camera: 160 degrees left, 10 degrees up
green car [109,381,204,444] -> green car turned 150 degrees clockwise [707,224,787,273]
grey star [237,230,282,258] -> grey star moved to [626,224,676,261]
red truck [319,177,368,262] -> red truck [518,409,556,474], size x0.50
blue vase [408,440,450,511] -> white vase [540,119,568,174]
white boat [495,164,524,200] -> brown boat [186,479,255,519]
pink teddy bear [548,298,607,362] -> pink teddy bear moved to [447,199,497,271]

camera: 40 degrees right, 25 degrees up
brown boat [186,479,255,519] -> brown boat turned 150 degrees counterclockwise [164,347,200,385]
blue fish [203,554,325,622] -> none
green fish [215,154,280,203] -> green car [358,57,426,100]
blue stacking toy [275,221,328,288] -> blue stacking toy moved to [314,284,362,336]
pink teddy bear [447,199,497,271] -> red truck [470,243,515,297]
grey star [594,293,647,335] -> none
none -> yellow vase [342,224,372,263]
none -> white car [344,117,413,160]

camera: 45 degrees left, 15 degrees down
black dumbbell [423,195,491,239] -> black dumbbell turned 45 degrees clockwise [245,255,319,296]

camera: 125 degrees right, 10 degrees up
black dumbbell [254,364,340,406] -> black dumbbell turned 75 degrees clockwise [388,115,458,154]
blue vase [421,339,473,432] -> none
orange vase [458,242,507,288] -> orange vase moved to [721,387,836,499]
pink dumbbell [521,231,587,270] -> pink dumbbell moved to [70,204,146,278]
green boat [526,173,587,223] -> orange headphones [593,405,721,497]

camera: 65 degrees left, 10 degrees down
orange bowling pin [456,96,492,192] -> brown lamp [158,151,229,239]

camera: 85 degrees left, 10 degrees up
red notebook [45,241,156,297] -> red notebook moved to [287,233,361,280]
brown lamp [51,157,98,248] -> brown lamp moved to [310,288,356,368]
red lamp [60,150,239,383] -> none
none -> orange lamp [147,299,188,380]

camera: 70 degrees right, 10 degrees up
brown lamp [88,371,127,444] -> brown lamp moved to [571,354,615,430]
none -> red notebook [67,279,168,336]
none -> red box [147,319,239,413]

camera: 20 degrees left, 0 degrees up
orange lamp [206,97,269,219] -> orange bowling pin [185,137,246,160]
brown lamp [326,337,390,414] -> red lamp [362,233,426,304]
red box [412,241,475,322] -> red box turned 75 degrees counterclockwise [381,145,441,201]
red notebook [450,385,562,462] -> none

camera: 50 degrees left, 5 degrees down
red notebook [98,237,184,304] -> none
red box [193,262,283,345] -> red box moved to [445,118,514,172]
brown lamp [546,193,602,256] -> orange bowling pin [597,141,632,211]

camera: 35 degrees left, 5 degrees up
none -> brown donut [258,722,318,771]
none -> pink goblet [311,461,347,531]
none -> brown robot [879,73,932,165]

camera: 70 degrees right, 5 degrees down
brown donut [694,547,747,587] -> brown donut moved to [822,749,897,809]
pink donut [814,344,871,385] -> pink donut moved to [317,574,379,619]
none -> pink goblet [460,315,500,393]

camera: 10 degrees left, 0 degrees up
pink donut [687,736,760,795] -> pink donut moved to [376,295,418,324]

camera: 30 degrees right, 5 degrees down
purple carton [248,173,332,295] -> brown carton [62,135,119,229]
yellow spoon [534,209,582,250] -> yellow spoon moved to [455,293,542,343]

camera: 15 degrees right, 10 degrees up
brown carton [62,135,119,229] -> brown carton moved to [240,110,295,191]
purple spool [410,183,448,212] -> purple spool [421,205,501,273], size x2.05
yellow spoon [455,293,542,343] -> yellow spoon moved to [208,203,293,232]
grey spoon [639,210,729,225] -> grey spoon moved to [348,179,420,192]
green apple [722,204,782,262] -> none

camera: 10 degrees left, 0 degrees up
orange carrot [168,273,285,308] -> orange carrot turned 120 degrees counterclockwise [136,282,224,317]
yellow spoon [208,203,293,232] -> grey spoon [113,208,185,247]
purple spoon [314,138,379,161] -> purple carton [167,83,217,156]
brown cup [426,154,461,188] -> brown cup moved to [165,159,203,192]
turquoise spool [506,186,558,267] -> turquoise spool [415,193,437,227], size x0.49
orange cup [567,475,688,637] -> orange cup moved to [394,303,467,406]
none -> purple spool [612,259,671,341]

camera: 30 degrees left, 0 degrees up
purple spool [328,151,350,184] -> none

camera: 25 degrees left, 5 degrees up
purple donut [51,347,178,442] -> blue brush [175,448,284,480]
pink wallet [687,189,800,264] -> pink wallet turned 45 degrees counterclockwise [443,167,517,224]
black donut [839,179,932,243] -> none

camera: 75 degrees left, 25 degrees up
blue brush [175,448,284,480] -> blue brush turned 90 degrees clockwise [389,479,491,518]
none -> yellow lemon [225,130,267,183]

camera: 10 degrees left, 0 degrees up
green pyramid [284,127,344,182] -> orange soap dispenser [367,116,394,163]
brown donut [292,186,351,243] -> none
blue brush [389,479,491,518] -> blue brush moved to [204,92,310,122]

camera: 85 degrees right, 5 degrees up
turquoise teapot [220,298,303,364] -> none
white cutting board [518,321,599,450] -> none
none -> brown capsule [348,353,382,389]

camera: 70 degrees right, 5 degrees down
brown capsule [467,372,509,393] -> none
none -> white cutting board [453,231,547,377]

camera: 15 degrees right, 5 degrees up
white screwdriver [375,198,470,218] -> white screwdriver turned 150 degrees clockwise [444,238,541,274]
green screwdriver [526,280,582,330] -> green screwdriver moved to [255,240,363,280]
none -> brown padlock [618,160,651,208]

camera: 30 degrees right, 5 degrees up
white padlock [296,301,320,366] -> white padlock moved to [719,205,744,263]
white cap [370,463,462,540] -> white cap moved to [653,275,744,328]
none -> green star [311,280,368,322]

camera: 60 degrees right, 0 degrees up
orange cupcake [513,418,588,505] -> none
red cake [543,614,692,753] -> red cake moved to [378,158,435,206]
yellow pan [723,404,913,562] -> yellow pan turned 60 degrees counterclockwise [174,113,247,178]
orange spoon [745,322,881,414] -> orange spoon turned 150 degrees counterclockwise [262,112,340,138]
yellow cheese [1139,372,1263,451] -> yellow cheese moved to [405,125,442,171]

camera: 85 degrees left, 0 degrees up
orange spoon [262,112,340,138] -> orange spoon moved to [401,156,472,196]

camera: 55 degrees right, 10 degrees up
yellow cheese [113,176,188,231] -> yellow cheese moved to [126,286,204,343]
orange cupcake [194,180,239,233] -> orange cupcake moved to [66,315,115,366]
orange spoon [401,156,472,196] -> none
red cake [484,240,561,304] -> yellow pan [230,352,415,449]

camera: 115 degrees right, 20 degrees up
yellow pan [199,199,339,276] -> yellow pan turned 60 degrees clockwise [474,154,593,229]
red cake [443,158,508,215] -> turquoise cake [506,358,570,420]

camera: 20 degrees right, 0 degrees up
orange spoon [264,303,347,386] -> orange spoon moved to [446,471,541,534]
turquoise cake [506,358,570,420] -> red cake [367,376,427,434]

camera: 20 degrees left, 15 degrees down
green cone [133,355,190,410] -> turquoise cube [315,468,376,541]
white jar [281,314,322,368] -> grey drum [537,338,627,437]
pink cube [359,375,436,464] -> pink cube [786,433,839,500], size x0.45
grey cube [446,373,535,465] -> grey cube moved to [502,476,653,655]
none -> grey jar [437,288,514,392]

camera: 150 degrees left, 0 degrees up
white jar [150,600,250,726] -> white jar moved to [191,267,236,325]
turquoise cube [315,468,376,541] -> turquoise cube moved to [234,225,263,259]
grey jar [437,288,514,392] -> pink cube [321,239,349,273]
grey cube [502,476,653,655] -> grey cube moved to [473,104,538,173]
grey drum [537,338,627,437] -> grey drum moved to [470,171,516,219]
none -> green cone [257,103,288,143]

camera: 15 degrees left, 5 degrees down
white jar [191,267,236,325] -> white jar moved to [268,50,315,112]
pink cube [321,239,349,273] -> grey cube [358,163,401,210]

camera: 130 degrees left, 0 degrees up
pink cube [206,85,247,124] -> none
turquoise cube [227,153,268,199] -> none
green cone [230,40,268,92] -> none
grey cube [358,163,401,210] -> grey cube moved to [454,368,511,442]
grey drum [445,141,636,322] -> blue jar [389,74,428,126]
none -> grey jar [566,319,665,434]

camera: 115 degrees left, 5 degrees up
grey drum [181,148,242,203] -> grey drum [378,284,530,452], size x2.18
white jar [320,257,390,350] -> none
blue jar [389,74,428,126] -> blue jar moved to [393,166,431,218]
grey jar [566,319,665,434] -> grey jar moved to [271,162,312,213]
※ ※ ※
■ Your task
If a line in the records above holds the string "blue", copy it.

■ Completed task
blue vase [408,440,450,511] -> white vase [540,119,568,174]
blue fish [203,554,325,622] -> none
blue stacking toy [275,221,328,288] -> blue stacking toy moved to [314,284,362,336]
blue vase [421,339,473,432] -> none
purple donut [51,347,178,442] -> blue brush [175,448,284,480]
blue brush [175,448,284,480] -> blue brush turned 90 degrees clockwise [389,479,491,518]
blue brush [389,479,491,518] -> blue brush moved to [204,92,310,122]
grey drum [445,141,636,322] -> blue jar [389,74,428,126]
blue jar [389,74,428,126] -> blue jar moved to [393,166,431,218]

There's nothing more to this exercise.